_ASSIGNED TASK_. Leaving the pictures out, transcribe the records below exactly.

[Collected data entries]
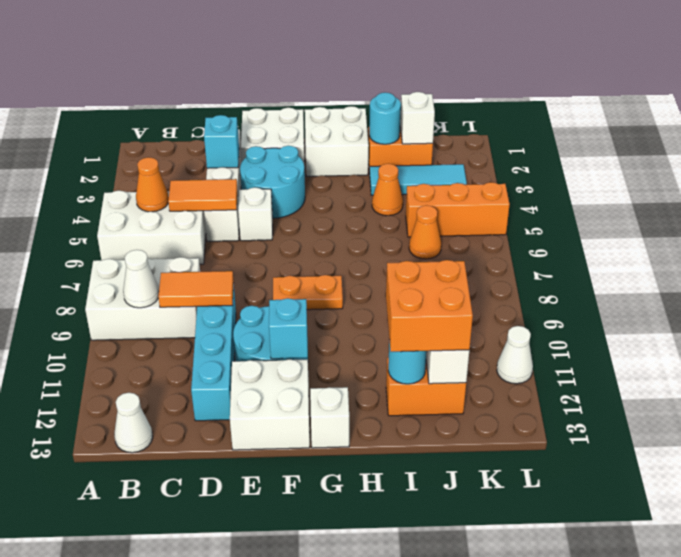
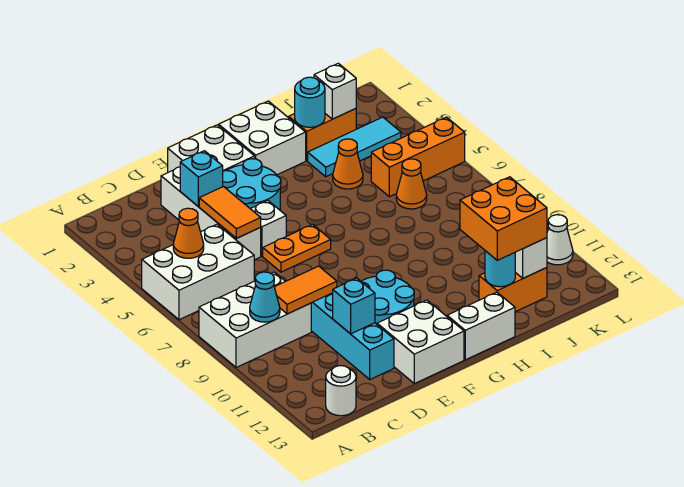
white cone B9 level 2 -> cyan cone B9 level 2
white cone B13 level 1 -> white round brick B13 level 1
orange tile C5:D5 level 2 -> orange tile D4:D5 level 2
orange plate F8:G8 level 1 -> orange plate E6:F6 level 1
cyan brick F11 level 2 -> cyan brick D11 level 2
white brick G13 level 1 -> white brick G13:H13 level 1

_YOUR SOLUTION_.
white cone B9 level 2 -> cyan cone B9 level 2
white cone B13 level 1 -> white round brick B13 level 1
orange tile C5:D5 level 2 -> orange tile D4:D5 level 2
orange plate F8:G8 level 1 -> orange plate E6:F6 level 1
cyan brick F11 level 2 -> cyan brick D11 level 2
white brick G13 level 1 -> white brick G13:H13 level 1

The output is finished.